_Description of the task_.
From the records below, report the number of lines that contain "schottky", and add nothing.

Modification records
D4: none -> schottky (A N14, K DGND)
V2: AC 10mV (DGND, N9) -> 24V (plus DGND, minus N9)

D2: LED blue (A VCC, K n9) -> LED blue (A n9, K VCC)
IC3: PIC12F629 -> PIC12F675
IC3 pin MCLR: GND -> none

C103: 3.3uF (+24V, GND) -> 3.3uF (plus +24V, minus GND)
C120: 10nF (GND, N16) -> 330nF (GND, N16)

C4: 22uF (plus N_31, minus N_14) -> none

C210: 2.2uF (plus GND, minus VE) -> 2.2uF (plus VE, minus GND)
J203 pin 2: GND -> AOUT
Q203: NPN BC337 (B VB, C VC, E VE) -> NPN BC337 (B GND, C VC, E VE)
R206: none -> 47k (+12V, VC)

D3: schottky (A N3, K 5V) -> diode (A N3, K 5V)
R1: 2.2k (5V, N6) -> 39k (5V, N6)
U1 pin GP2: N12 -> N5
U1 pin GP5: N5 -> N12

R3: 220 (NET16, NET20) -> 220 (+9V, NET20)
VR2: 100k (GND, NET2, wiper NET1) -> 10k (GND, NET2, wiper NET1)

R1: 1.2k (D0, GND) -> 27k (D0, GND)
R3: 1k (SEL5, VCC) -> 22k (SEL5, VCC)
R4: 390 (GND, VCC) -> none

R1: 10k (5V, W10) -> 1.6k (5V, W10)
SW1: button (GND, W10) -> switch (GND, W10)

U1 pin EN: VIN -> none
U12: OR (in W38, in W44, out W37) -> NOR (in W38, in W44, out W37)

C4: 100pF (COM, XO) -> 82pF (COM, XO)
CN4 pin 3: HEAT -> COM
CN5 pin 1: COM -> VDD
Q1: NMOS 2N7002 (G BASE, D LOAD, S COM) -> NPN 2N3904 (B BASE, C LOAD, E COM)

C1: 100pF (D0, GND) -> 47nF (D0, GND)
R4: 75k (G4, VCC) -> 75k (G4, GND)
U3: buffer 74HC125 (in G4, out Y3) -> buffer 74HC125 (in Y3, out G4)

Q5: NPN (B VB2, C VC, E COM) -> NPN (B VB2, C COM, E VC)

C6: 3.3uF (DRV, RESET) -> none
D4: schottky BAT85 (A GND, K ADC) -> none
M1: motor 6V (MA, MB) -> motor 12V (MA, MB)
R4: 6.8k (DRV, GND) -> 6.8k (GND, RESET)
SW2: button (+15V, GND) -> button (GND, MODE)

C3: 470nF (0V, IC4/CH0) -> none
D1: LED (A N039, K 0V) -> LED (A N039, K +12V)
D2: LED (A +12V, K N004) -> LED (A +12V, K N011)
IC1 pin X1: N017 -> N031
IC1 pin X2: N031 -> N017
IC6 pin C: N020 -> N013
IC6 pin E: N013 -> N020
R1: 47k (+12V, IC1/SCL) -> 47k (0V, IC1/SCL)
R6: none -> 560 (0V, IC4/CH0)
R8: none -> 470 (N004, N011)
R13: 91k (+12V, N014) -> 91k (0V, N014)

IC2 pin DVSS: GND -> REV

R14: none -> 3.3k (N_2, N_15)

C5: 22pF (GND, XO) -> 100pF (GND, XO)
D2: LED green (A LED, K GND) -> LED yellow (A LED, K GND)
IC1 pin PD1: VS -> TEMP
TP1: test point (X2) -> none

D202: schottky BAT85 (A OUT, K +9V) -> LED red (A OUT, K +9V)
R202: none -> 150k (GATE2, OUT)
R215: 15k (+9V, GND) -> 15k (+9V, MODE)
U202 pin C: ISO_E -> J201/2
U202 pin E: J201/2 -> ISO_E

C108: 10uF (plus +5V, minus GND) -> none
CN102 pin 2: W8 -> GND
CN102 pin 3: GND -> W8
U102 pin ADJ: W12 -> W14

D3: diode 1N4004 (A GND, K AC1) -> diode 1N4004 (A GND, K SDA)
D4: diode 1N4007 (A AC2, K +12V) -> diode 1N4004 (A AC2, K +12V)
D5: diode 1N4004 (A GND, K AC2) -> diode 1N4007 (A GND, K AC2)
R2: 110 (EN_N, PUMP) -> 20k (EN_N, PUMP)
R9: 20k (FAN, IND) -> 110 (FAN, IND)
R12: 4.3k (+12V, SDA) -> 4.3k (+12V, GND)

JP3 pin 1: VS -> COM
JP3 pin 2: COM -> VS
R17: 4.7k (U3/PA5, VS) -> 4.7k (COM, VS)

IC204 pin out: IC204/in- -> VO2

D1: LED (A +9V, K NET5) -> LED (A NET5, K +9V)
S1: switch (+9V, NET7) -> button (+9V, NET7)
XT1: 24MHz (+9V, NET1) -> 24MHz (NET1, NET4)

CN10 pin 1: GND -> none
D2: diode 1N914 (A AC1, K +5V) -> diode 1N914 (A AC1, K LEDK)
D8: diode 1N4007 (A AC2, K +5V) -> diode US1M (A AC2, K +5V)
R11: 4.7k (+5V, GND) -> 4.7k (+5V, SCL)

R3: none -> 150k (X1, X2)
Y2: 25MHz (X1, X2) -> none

_Solved exercise_.
4